- [Input data]
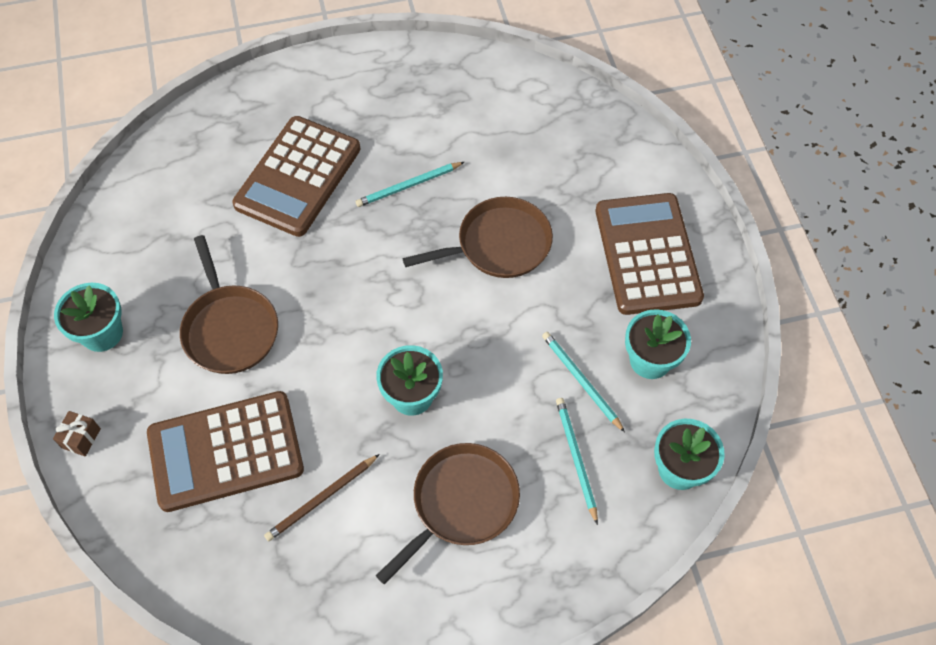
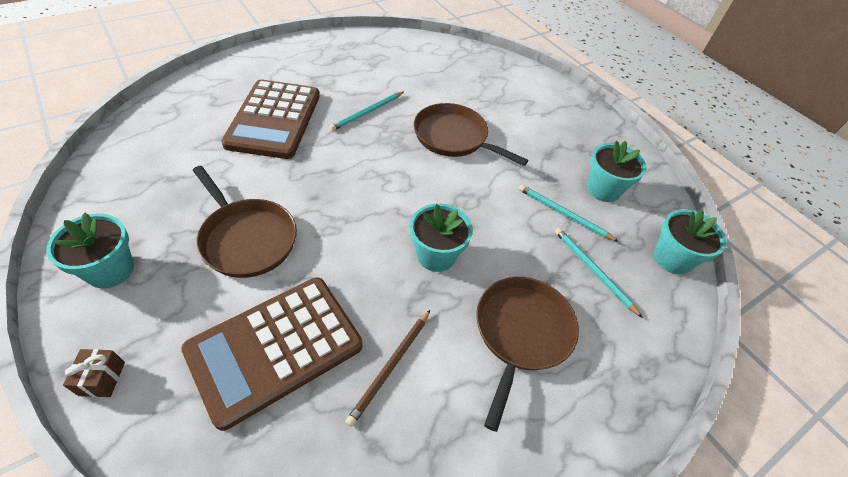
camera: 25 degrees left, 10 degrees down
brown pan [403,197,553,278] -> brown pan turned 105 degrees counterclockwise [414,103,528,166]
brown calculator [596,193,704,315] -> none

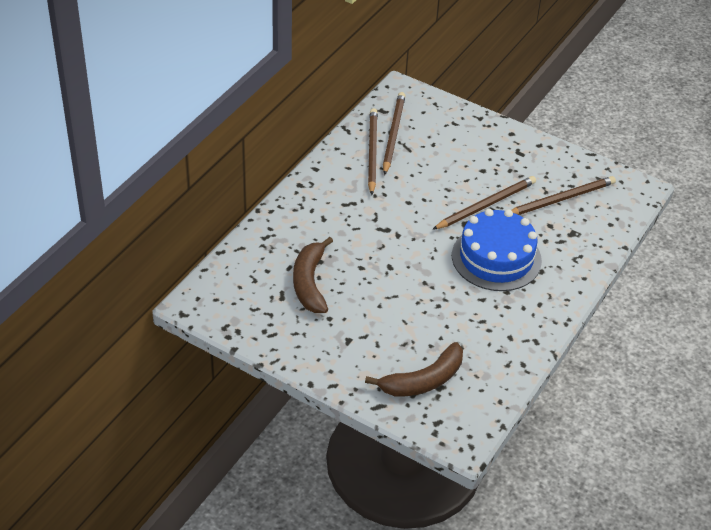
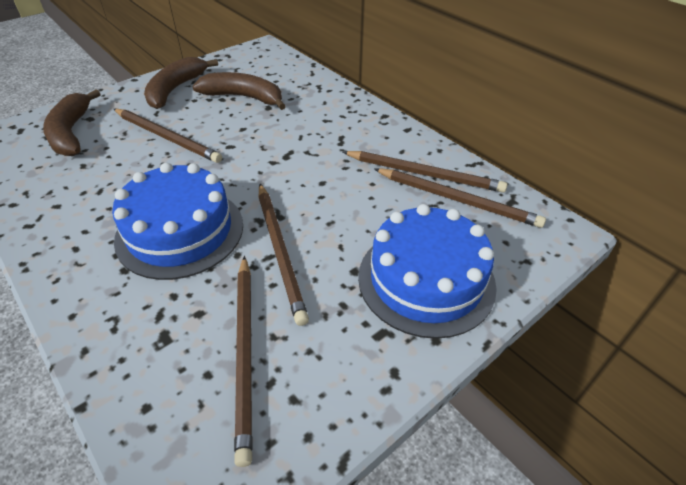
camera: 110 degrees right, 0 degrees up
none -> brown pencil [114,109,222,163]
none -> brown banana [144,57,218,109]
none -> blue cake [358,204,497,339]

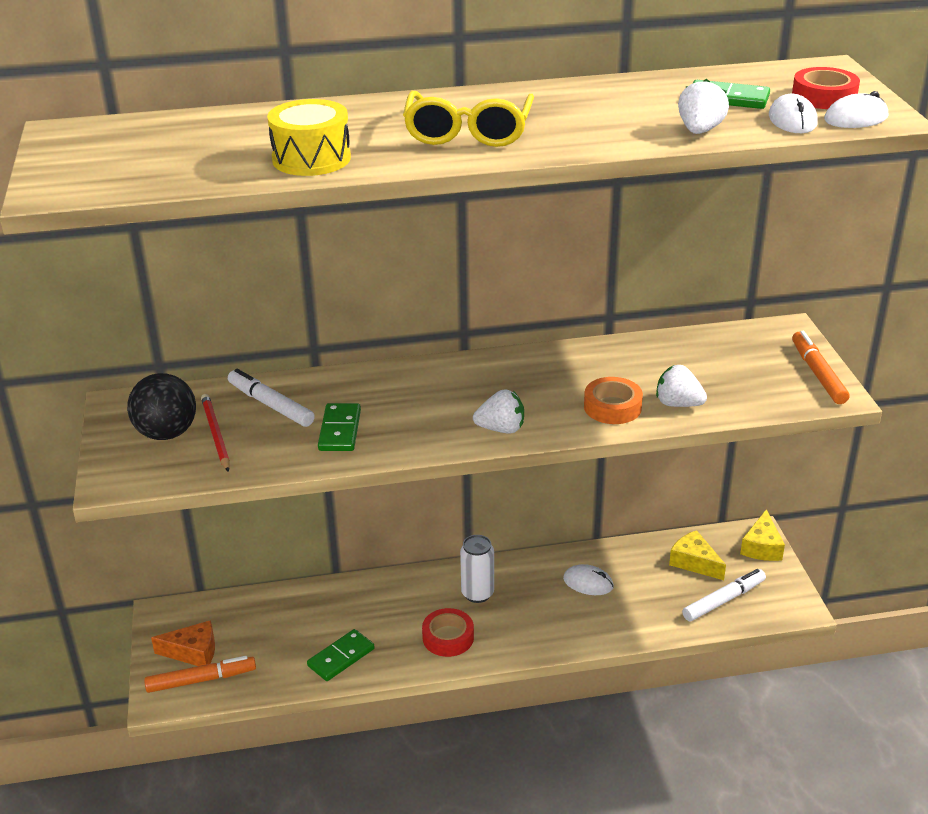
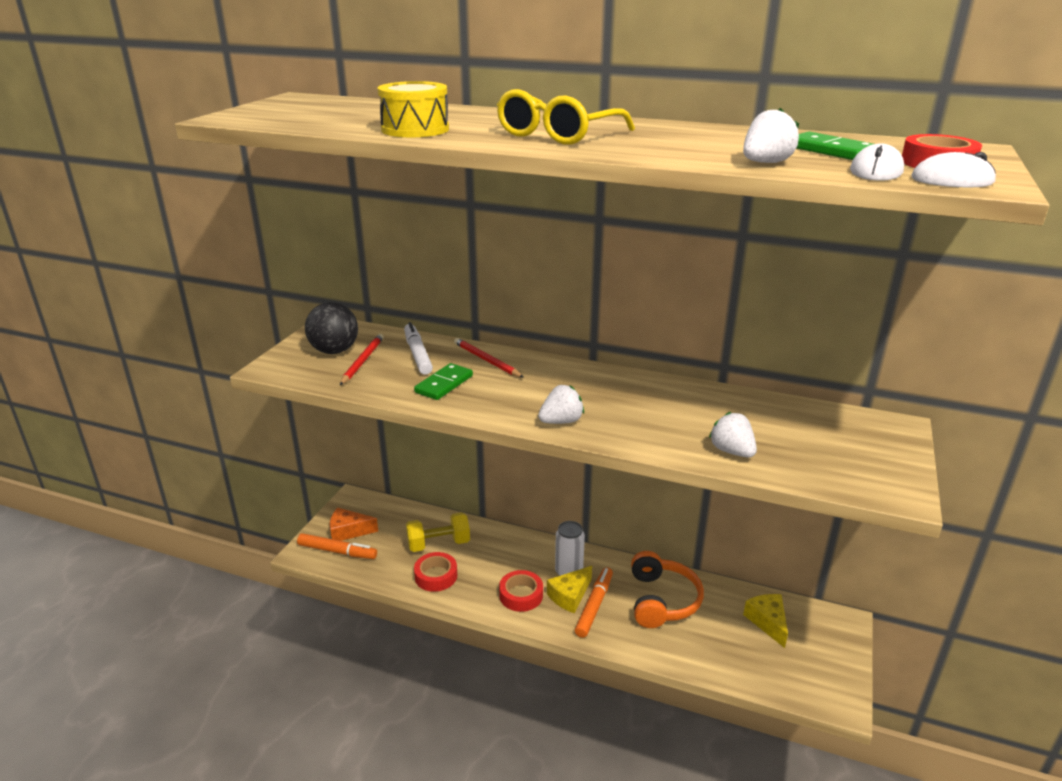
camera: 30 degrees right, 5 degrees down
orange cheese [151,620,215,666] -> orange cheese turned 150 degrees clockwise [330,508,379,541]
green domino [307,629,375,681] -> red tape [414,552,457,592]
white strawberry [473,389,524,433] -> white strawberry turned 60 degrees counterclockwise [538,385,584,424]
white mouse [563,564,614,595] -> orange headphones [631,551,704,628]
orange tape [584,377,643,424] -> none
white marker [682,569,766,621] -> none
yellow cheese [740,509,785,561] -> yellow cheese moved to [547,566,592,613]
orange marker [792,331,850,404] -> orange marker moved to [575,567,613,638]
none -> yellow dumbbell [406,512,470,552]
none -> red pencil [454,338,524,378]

- [Your instructions]
Retype word for word the lines running from the line containing "none -> yellow dumbbell [406,512,470,552]" to the end of the listing, and only those.

- [Solution]
none -> yellow dumbbell [406,512,470,552]
none -> red pencil [454,338,524,378]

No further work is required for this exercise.